[Rows from a data source]
⟨

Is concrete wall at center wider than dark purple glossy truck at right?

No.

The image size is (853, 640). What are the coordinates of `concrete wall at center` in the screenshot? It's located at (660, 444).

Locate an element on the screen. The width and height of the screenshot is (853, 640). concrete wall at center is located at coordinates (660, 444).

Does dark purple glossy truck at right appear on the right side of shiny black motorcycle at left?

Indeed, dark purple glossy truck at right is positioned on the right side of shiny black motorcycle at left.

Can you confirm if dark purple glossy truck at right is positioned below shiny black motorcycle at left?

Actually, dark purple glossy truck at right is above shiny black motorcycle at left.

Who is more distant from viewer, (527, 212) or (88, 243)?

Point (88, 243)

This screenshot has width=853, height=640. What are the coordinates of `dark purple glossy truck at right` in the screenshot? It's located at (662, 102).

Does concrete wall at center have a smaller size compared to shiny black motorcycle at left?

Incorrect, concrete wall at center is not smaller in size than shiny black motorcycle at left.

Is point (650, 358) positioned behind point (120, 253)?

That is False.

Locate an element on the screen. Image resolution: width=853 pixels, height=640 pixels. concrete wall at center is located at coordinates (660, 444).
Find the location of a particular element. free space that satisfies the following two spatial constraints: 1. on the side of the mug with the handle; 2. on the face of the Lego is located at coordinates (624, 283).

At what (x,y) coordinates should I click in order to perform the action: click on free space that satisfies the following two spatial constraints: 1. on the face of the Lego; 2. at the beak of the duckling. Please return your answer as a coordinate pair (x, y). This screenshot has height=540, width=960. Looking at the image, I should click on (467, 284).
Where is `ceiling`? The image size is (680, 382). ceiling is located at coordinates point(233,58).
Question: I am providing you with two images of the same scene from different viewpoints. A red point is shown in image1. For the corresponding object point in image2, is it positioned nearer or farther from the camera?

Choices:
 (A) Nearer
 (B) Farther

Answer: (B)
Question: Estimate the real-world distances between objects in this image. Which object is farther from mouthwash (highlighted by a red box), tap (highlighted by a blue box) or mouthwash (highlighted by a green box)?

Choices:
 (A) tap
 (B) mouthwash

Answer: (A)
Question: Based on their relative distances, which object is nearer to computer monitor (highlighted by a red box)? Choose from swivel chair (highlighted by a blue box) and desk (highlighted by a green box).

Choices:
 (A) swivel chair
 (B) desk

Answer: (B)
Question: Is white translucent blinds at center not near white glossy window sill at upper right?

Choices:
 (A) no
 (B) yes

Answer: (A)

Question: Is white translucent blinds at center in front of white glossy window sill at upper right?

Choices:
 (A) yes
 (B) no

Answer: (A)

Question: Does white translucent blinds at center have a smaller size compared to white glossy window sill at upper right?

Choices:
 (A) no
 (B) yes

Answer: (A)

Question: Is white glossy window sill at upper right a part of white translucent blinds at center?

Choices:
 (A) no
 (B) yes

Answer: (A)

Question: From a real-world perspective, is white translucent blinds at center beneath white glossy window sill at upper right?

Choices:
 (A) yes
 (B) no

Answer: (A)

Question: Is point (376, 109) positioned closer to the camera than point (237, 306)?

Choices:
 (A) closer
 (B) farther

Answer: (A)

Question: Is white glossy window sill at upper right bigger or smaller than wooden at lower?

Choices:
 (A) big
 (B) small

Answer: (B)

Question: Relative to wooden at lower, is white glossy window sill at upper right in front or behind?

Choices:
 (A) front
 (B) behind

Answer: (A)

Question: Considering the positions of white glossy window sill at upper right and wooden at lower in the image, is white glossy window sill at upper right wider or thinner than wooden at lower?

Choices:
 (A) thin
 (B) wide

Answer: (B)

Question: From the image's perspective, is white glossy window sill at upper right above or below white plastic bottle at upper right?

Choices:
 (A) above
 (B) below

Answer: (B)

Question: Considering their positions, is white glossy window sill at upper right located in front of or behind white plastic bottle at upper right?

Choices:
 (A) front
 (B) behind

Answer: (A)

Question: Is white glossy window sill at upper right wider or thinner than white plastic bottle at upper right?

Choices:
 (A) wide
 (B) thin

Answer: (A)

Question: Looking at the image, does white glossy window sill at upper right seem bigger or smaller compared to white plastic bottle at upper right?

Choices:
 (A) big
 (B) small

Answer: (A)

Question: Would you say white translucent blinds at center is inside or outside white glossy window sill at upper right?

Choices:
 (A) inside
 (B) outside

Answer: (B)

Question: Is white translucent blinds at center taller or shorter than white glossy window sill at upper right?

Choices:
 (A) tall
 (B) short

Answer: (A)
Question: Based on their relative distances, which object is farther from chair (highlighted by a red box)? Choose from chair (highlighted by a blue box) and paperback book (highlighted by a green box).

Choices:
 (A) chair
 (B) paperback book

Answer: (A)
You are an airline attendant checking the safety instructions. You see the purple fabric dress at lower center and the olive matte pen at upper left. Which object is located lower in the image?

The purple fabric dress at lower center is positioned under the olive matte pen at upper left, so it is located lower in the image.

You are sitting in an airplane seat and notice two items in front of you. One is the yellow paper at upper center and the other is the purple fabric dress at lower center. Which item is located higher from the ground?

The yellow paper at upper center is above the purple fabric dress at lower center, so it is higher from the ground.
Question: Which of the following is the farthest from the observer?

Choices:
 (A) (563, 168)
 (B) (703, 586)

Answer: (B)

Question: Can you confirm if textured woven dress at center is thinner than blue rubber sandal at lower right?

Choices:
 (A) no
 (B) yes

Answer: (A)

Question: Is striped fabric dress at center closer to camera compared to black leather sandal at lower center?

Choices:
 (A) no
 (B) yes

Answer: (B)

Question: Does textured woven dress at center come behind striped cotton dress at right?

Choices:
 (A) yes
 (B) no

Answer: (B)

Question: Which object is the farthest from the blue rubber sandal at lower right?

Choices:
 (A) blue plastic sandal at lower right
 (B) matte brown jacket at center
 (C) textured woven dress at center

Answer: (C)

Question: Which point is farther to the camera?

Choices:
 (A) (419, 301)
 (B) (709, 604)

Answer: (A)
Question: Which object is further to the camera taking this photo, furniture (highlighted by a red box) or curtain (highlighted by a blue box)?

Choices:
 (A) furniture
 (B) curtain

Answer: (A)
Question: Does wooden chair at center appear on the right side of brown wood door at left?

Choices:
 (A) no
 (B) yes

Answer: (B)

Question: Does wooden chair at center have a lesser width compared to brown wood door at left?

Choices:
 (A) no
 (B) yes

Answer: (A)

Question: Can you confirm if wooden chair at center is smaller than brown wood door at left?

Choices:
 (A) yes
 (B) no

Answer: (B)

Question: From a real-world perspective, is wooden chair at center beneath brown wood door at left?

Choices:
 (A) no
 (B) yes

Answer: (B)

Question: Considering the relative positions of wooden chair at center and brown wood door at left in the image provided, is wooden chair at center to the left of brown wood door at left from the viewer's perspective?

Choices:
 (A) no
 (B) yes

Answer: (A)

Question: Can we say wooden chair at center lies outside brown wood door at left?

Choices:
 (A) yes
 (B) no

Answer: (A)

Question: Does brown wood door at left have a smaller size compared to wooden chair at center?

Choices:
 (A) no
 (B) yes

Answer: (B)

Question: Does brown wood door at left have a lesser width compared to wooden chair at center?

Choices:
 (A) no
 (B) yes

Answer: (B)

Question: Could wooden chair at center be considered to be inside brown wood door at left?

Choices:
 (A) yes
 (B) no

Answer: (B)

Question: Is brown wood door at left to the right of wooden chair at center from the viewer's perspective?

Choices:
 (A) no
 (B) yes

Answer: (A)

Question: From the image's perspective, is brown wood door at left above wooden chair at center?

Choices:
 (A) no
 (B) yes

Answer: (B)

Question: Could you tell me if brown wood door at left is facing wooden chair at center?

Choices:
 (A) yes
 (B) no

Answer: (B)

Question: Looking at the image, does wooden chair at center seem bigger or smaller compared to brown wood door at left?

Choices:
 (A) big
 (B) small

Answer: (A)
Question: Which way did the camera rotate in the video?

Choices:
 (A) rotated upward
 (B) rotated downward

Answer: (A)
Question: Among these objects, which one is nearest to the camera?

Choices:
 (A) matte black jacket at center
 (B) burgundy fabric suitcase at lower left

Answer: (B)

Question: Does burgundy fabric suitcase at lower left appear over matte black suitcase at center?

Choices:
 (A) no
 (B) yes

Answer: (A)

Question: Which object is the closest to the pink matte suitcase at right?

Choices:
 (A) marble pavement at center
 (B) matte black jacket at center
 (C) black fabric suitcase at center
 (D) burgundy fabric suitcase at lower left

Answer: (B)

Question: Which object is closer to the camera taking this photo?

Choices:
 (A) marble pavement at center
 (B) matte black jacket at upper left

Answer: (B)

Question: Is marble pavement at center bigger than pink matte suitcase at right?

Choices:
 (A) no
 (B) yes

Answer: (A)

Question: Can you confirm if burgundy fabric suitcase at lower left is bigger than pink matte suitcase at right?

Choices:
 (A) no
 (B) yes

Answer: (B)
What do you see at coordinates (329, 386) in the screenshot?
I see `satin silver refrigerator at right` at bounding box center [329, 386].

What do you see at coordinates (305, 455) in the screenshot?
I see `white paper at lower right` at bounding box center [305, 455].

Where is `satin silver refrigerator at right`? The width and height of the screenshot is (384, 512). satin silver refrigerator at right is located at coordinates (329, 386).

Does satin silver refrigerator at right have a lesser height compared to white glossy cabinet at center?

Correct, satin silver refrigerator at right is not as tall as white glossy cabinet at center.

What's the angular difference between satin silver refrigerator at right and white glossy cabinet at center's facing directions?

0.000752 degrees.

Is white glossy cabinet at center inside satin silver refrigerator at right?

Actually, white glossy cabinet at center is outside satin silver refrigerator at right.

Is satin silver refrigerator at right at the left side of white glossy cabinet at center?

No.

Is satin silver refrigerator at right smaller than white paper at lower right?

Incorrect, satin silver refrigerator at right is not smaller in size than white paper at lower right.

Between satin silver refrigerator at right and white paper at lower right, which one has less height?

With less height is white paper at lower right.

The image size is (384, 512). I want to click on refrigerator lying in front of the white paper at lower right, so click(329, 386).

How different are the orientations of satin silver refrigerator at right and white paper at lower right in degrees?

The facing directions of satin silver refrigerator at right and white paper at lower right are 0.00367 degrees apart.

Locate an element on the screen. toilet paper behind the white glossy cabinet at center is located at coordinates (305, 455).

⟩

What you have to do: Copy out word for word the rows above, starting at the line that contains "Between satin silver refrigerator at right and white paper" and ending with the last row.

Exercise response:
Between satin silver refrigerator at right and white paper at lower right, which one has less height?

With less height is white paper at lower right.

The image size is (384, 512). I want to click on refrigerator lying in front of the white paper at lower right, so click(329, 386).

How different are the orientations of satin silver refrigerator at right and white paper at lower right in degrees?

The facing directions of satin silver refrigerator at right and white paper at lower right are 0.00367 degrees apart.

Locate an element on the screen. toilet paper behind the white glossy cabinet at center is located at coordinates (305, 455).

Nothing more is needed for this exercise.